> [Exercise brief]: Copy the following lines verbatim, omitting every picture from your output.

> [Records provided]:
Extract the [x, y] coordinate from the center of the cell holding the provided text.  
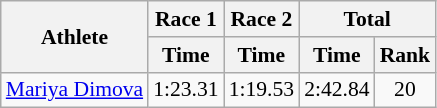
20 [406, 90]
Mariya Dimova [74, 90]
Race 1 [186, 19]
1:19.53 [262, 90]
Athlete [74, 36]
Total [367, 19]
1:23.31 [186, 90]
Race 2 [262, 19]
2:42.84 [336, 90]
Rank [406, 55]
Extract the (x, y) coordinate from the center of the cell holding the provided text.  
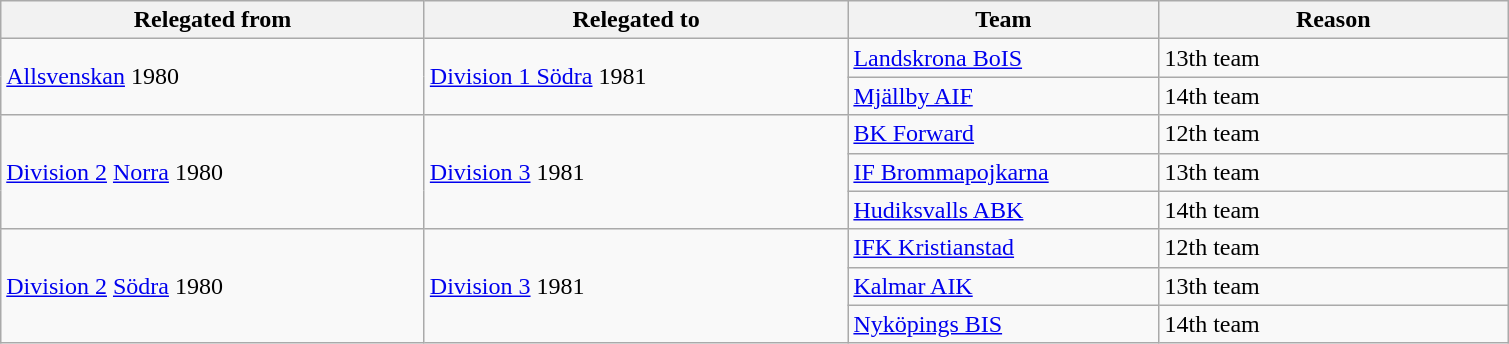
IFK Kristianstad (1004, 248)
Landskrona BoIS (1004, 58)
Kalmar AIK (1004, 286)
Division 2 Norra 1980 (213, 172)
BK Forward (1004, 134)
Nyköpings BIS (1004, 324)
Mjällby AIF (1004, 96)
Relegated from (213, 20)
IF Brommapojkarna (1004, 172)
Team (1004, 20)
Division 1 Södra 1981 (636, 77)
Relegated to (636, 20)
Division 2 Södra 1980 (213, 286)
Allsvenskan 1980 (213, 77)
Reason (1334, 20)
Hudiksvalls ABK (1004, 210)
Search for the cell housing the specified text and yield its [X, Y] center coordinate. 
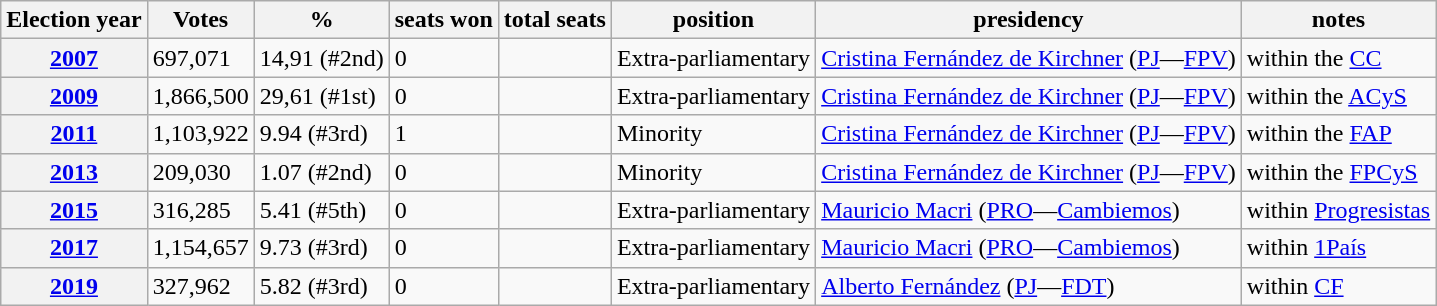
5.82 (#3rd) [322, 286]
total seats [554, 20]
within 1País [1338, 248]
327,962 [200, 286]
Alberto Fernández (PJ—FDT) [1029, 286]
seats won [444, 20]
1,866,500 [200, 96]
2015 [74, 210]
within the FAP [1338, 134]
within the FPCyS [1338, 172]
1,103,922 [200, 134]
within the ACyS [1338, 96]
position [713, 20]
1.07 (#2nd) [322, 172]
2017 [74, 248]
2013 [74, 172]
Election year [74, 20]
Votes [200, 20]
1 [444, 134]
within CF [1338, 286]
316,285 [200, 210]
29,61 (#1st) [322, 96]
14,91 (#2nd) [322, 58]
2011 [74, 134]
697,071 [200, 58]
9.73 (#3rd) [322, 248]
notes [1338, 20]
1,154,657 [200, 248]
2009 [74, 96]
5.41 (#5th) [322, 210]
2019 [74, 286]
209,030 [200, 172]
% [322, 20]
within the CC [1338, 58]
9.94 (#3rd) [322, 134]
presidency [1029, 20]
within Progresistas [1338, 210]
2007 [74, 58]
Detect which cell encompasses the target text, then output its [X, Y] center coordinate. 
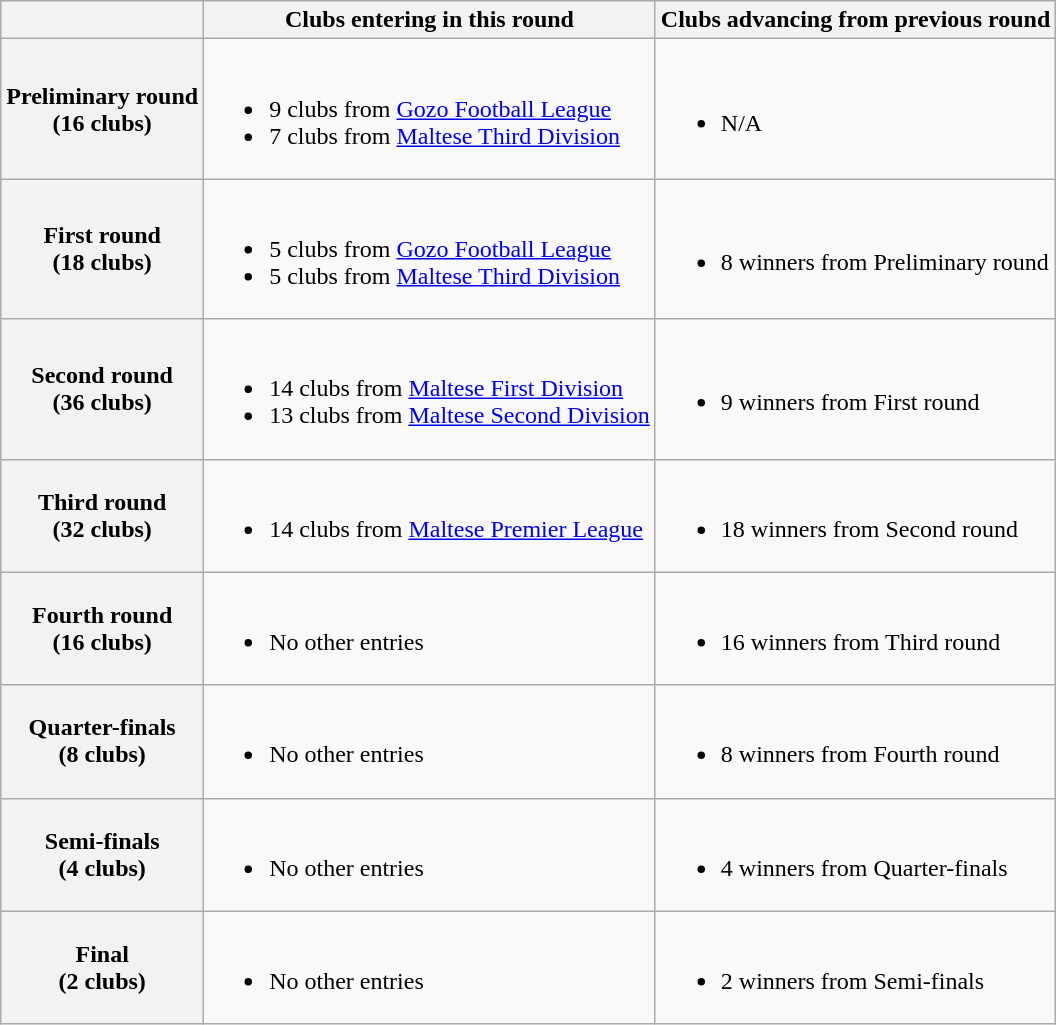
Second round(36 clubs) [102, 389]
5 clubs from Gozo Football League5 clubs from Maltese Third Division [430, 249]
First round (18 clubs) [102, 249]
Clubs advancing from previous round [855, 20]
8 winners from Fourth round [855, 742]
8 winners from Preliminary round [855, 249]
Final(2 clubs) [102, 968]
14 clubs from Maltese First Division13 clubs from Maltese Second Division [430, 389]
N/A [855, 109]
Fourth round(16 clubs) [102, 628]
14 clubs from Maltese Premier League [430, 516]
Quarter-finals(8 clubs) [102, 742]
9 clubs from Gozo Football League7 clubs from Maltese Third Division [430, 109]
Third round(32 clubs) [102, 516]
9 winners from First round [855, 389]
18 winners from Second round [855, 516]
16 winners from Third round [855, 628]
2 winners from Semi-finals [855, 968]
4 winners from Quarter-finals [855, 854]
Semi-finals(4 clubs) [102, 854]
Clubs entering in this round [430, 20]
Preliminary round (16 clubs) [102, 109]
Return the (X, Y) coordinate for the center point of the cell that contains the specified text.  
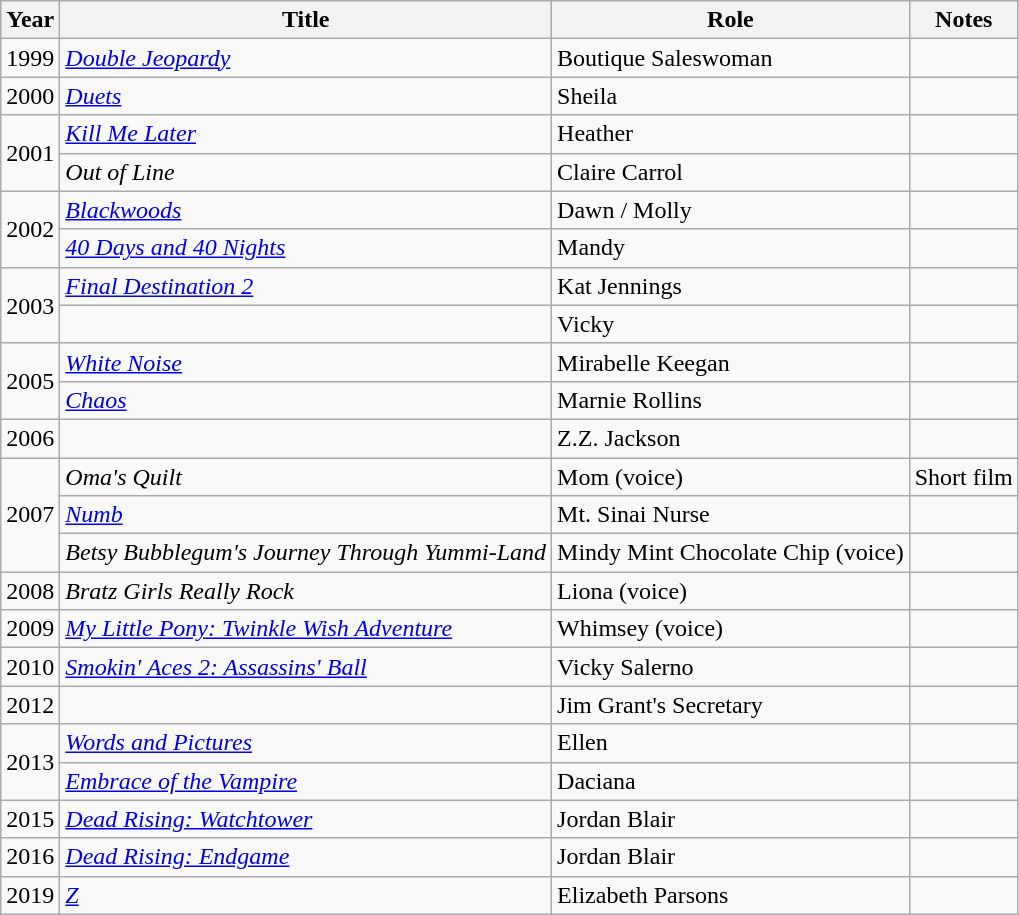
Year (30, 20)
Dead Rising: Endgame (306, 857)
Z (306, 895)
Boutique Saleswoman (731, 58)
2010 (30, 667)
Mindy Mint Chocolate Chip (voice) (731, 553)
Smokin' Aces 2: Assassins' Ball (306, 667)
My Little Pony: Twinkle Wish Adventure (306, 629)
Out of Line (306, 172)
Daciana (731, 781)
Title (306, 20)
2002 (30, 229)
Heather (731, 134)
Chaos (306, 400)
Whimsey (voice) (731, 629)
White Noise (306, 362)
Dead Rising: Watchtower (306, 819)
Betsy Bubblegum's Journey Through Yummi-Land (306, 553)
Short film (964, 477)
Words and Pictures (306, 743)
Dawn / Molly (731, 210)
Jim Grant's Secretary (731, 705)
2001 (30, 153)
Notes (964, 20)
2016 (30, 857)
2008 (30, 591)
2009 (30, 629)
Claire Carrol (731, 172)
2015 (30, 819)
Bratz Girls Really Rock (306, 591)
Elizabeth Parsons (731, 895)
Duets (306, 96)
Kill Me Later (306, 134)
2019 (30, 895)
Numb (306, 515)
Marnie Rollins (731, 400)
Mandy (731, 248)
Liona (voice) (731, 591)
Role (731, 20)
Z.Z. Jackson (731, 438)
1999 (30, 58)
Vicky (731, 324)
2005 (30, 381)
Ellen (731, 743)
2000 (30, 96)
Embrace of the Vampire (306, 781)
Double Jeopardy (306, 58)
2006 (30, 438)
2007 (30, 515)
2003 (30, 305)
Mom (voice) (731, 477)
Oma's Quilt (306, 477)
Sheila (731, 96)
Mt. Sinai Nurse (731, 515)
Final Destination 2 (306, 286)
2013 (30, 762)
Vicky Salerno (731, 667)
2012 (30, 705)
40 Days and 40 Nights (306, 248)
Kat Jennings (731, 286)
Blackwoods (306, 210)
Mirabelle Keegan (731, 362)
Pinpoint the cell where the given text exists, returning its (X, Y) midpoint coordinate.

> [Completed exercise]:
Extract the [x, y] coordinate from the center of the cell holding the provided text.  
20 [406, 90]
Mariya Dimova [74, 90]
Race 1 [186, 19]
1:19.53 [262, 90]
Athlete [74, 36]
Total [367, 19]
1:23.31 [186, 90]
Race 2 [262, 19]
2:42.84 [336, 90]
Rank [406, 55]
Extract the (x, y) coordinate from the center of the cell holding the provided text.  
IFK Kristianstad (1004, 248)
Landskrona BoIS (1004, 58)
Kalmar AIK (1004, 286)
Division 2 Norra 1980 (213, 172)
BK Forward (1004, 134)
Nyköpings BIS (1004, 324)
Mjällby AIF (1004, 96)
Relegated from (213, 20)
IF Brommapojkarna (1004, 172)
Team (1004, 20)
Division 1 Södra 1981 (636, 77)
Relegated to (636, 20)
Division 2 Södra 1980 (213, 286)
Allsvenskan 1980 (213, 77)
Reason (1334, 20)
Hudiksvalls ABK (1004, 210)
Search for the cell housing the specified text and yield its [X, Y] center coordinate. 
5.82 (#3rd) [322, 286]
total seats [554, 20]
within 1País [1338, 248]
327,962 [200, 286]
Alberto Fernández (PJ—FDT) [1029, 286]
seats won [444, 20]
1,866,500 [200, 96]
2015 [74, 210]
within the FAP [1338, 134]
within the FPCyS [1338, 172]
1,103,922 [200, 134]
within the ACyS [1338, 96]
position [713, 20]
1.07 (#2nd) [322, 172]
2017 [74, 248]
2013 [74, 172]
Election year [74, 20]
Votes [200, 20]
1 [444, 134]
within CF [1338, 286]
316,285 [200, 210]
29,61 (#1st) [322, 96]
14,91 (#2nd) [322, 58]
2011 [74, 134]
697,071 [200, 58]
9.73 (#3rd) [322, 248]
notes [1338, 20]
1,154,657 [200, 248]
2009 [74, 96]
5.41 (#5th) [322, 210]
2019 [74, 286]
209,030 [200, 172]
% [322, 20]
within the CC [1338, 58]
9.94 (#3rd) [322, 134]
presidency [1029, 20]
within Progresistas [1338, 210]
2007 [74, 58]
Detect which cell encompasses the target text, then output its [X, Y] center coordinate. 
Second round(36 clubs) [102, 389]
5 clubs from Gozo Football League5 clubs from Maltese Third Division [430, 249]
First round (18 clubs) [102, 249]
Clubs advancing from previous round [855, 20]
8 winners from Fourth round [855, 742]
8 winners from Preliminary round [855, 249]
Final(2 clubs) [102, 968]
14 clubs from Maltese First Division13 clubs from Maltese Second Division [430, 389]
N/A [855, 109]
Fourth round(16 clubs) [102, 628]
14 clubs from Maltese Premier League [430, 516]
Quarter-finals(8 clubs) [102, 742]
9 clubs from Gozo Football League7 clubs from Maltese Third Division [430, 109]
Third round(32 clubs) [102, 516]
9 winners from First round [855, 389]
18 winners from Second round [855, 516]
16 winners from Third round [855, 628]
2 winners from Semi-finals [855, 968]
4 winners from Quarter-finals [855, 854]
Semi-finals(4 clubs) [102, 854]
Clubs entering in this round [430, 20]
Preliminary round (16 clubs) [102, 109]
Return the (X, Y) coordinate for the center point of the cell that contains the specified text.  
Year (30, 20)
Dead Rising: Endgame (306, 857)
Z (306, 895)
Boutique Saleswoman (731, 58)
2010 (30, 667)
Mindy Mint Chocolate Chip (voice) (731, 553)
Smokin' Aces 2: Assassins' Ball (306, 667)
My Little Pony: Twinkle Wish Adventure (306, 629)
Out of Line (306, 172)
Daciana (731, 781)
Title (306, 20)
2002 (30, 229)
Heather (731, 134)
Chaos (306, 400)
Whimsey (voice) (731, 629)
White Noise (306, 362)
Dead Rising: Watchtower (306, 819)
Betsy Bubblegum's Journey Through Yummi-Land (306, 553)
Short film (964, 477)
Words and Pictures (306, 743)
Dawn / Molly (731, 210)
Jim Grant's Secretary (731, 705)
2001 (30, 153)
Notes (964, 20)
2016 (30, 857)
2008 (30, 591)
2009 (30, 629)
Claire Carrol (731, 172)
2015 (30, 819)
Bratz Girls Really Rock (306, 591)
Elizabeth Parsons (731, 895)
Duets (306, 96)
Kill Me Later (306, 134)
2019 (30, 895)
Numb (306, 515)
Marnie Rollins (731, 400)
Mandy (731, 248)
Liona (voice) (731, 591)
Role (731, 20)
Z.Z. Jackson (731, 438)
1999 (30, 58)
Vicky (731, 324)
2005 (30, 381)
Ellen (731, 743)
2000 (30, 96)
Embrace of the Vampire (306, 781)
Double Jeopardy (306, 58)
2006 (30, 438)
2007 (30, 515)
2003 (30, 305)
Mom (voice) (731, 477)
Oma's Quilt (306, 477)
Sheila (731, 96)
Mt. Sinai Nurse (731, 515)
Final Destination 2 (306, 286)
2013 (30, 762)
Vicky Salerno (731, 667)
2012 (30, 705)
40 Days and 40 Nights (306, 248)
Kat Jennings (731, 286)
Blackwoods (306, 210)
Mirabelle Keegan (731, 362)
Pinpoint the cell where the given text exists, returning its (X, Y) midpoint coordinate.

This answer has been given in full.